REQUIREMENT:
Using the data below, return the stretch from the line that contains "C1: 22nF (0V, VCC) -> 22nF (VBAT, VCC)" through the line that contains "D14: zener 15V (A VX, K GND) -> none", both included, exactly as it stands and nothing beyond it.

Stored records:
=-=-=-=-=

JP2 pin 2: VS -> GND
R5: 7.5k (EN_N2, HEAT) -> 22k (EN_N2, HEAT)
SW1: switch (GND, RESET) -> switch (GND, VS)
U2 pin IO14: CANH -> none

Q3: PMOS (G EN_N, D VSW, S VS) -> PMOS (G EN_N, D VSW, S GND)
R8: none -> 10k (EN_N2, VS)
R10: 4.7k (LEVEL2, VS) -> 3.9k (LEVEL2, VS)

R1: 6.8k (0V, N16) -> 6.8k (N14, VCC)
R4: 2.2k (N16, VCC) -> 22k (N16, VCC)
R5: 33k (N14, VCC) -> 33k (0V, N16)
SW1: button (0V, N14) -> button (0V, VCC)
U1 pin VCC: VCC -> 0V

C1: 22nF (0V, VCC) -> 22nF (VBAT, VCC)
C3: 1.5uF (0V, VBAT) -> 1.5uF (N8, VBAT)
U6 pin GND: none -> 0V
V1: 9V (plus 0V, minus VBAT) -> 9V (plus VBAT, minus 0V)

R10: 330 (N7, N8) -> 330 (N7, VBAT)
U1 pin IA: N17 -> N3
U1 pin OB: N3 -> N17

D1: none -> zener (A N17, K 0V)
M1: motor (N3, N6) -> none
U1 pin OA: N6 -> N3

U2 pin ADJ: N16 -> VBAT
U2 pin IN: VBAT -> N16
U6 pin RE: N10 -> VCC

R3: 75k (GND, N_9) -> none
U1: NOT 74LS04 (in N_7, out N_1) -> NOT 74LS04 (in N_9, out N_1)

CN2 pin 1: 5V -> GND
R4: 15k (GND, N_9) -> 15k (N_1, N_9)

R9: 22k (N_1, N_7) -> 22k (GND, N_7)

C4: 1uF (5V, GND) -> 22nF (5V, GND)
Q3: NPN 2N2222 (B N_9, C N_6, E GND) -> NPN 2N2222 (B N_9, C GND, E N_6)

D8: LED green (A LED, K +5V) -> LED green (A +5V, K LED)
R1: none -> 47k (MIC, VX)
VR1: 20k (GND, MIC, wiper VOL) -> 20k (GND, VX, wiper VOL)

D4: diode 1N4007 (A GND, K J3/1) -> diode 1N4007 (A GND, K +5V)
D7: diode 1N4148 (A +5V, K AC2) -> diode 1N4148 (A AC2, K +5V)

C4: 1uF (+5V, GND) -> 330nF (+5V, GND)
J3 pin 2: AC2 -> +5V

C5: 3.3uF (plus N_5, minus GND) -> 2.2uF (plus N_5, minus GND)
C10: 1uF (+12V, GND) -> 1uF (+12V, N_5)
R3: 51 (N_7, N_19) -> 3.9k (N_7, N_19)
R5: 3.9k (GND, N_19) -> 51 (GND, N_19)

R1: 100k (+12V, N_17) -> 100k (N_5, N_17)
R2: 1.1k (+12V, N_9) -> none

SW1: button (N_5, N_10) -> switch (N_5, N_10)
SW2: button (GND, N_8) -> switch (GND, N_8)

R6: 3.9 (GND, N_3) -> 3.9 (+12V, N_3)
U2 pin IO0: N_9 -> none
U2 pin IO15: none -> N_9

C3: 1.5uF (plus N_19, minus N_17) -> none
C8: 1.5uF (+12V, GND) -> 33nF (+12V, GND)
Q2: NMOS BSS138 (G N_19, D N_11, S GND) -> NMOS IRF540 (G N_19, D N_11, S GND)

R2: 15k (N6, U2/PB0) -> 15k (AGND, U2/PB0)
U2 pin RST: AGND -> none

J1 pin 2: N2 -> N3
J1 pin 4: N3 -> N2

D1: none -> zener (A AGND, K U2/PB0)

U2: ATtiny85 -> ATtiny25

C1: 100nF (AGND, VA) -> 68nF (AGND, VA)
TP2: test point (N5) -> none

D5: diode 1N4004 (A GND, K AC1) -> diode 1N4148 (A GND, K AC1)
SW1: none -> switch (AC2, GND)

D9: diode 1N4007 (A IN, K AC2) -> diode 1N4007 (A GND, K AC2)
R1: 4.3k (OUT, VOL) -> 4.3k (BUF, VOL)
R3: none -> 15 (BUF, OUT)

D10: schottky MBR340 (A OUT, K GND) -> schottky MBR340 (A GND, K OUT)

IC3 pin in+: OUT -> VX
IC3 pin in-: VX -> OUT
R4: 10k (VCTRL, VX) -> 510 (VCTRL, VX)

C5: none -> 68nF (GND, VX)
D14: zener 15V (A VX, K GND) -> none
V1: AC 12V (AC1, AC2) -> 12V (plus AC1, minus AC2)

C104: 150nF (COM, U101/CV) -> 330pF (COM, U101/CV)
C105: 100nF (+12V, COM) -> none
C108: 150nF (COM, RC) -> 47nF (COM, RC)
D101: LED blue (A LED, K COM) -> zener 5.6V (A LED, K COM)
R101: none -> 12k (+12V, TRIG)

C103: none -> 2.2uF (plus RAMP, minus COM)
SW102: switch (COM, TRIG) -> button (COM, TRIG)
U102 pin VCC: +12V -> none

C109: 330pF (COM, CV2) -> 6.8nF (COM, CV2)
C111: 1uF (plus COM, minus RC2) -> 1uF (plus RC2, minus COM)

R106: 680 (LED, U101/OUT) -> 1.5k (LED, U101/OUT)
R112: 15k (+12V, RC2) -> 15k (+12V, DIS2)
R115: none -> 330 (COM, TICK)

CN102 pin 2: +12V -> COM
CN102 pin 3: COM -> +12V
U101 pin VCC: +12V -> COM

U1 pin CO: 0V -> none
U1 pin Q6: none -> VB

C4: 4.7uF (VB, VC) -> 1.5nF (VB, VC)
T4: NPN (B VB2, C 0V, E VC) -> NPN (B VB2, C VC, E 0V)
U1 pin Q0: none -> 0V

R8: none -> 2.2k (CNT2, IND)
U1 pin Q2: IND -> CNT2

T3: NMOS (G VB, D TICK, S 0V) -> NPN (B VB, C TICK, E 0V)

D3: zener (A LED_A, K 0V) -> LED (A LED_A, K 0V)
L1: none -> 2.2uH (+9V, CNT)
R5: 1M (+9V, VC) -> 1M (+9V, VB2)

=-=-=-=-=

SOLVED PROBLEM:
C1: 22nF (0V, VCC) -> 22nF (VBAT, VCC)
C3: 1.5uF (0V, VBAT) -> 1.5uF (N8, VBAT)
U6 pin GND: none -> 0V
V1: 9V (plus 0V, minus VBAT) -> 9V (plus VBAT, minus 0V)

R10: 330 (N7, N8) -> 330 (N7, VBAT)
U1 pin IA: N17 -> N3
U1 pin OB: N3 -> N17

D1: none -> zener (A N17, K 0V)
M1: motor (N3, N6) -> none
U1 pin OA: N6 -> N3

U2 pin ADJ: N16 -> VBAT
U2 pin IN: VBAT -> N16
U6 pin RE: N10 -> VCC

R3: 75k (GND, N_9) -> none
U1: NOT 74LS04 (in N_7, out N_1) -> NOT 74LS04 (in N_9, out N_1)

CN2 pin 1: 5V -> GND
R4: 15k (GND, N_9) -> 15k (N_1, N_9)

R9: 22k (N_1, N_7) -> 22k (GND, N_7)

C4: 1uF (5V, GND) -> 22nF (5V, GND)
Q3: NPN 2N2222 (B N_9, C N_6, E GND) -> NPN 2N2222 (B N_9, C GND, E N_6)

D8: LED green (A LED, K +5V) -> LED green (A +5V, K LED)
R1: none -> 47k (MIC, VX)
VR1: 20k (GND, MIC, wiper VOL) -> 20k (GND, VX, wiper VOL)

D4: diode 1N4007 (A GND, K J3/1) -> diode 1N4007 (A GND, K +5V)
D7: diode 1N4148 (A +5V, K AC2) -> diode 1N4148 (A AC2, K +5V)

C4: 1uF (+5V, GND) -> 330nF (+5V, GND)
J3 pin 2: AC2 -> +5V

C5: 3.3uF (plus N_5, minus GND) -> 2.2uF (plus N_5, minus GND)
C10: 1uF (+12V, GND) -> 1uF (+12V, N_5)
R3: 51 (N_7, N_19) -> 3.9k (N_7, N_19)
R5: 3.9k (GND, N_19) -> 51 (GND, N_19)

R1: 100k (+12V, N_17) -> 100k (N_5, N_17)
R2: 1.1k (+12V, N_9) -> none

SW1: button (N_5, N_10) -> switch (N_5, N_10)
SW2: button (GND, N_8) -> switch (GND, N_8)

R6: 3.9 (GND, N_3) -> 3.9 (+12V, N_3)
U2 pin IO0: N_9 -> none
U2 pin IO15: none -> N_9

C3: 1.5uF (plus N_19, minus N_17) -> none
C8: 1.5uF (+12V, GND) -> 33nF (+12V, GND)
Q2: NMOS BSS138 (G N_19, D N_11, S GND) -> NMOS IRF540 (G N_19, D N_11, S GND)

R2: 15k (N6, U2/PB0) -> 15k (AGND, U2/PB0)
U2 pin RST: AGND -> none

J1 pin 2: N2 -> N3
J1 pin 4: N3 -> N2

D1: none -> zener (A AGND, K U2/PB0)

U2: ATtiny85 -> ATtiny25

C1: 100nF (AGND, VA) -> 68nF (AGND, VA)
TP2: test point (N5) -> none

D5: diode 1N4004 (A GND, K AC1) -> diode 1N4148 (A GND, K AC1)
SW1: none -> switch (AC2, GND)

D9: diode 1N4007 (A IN, K AC2) -> diode 1N4007 (A GND, K AC2)
R1: 4.3k (OUT, VOL) -> 4.3k (BUF, VOL)
R3: none -> 15 (BUF, OUT)

D10: schottky MBR340 (A OUT, K GND) -> schottky MBR340 (A GND, K OUT)

IC3 pin in+: OUT -> VX
IC3 pin in-: VX -> OUT
R4: 10k (VCTRL, VX) -> 510 (VCTRL, VX)

C5: none -> 68nF (GND, VX)
D14: zener 15V (A VX, K GND) -> none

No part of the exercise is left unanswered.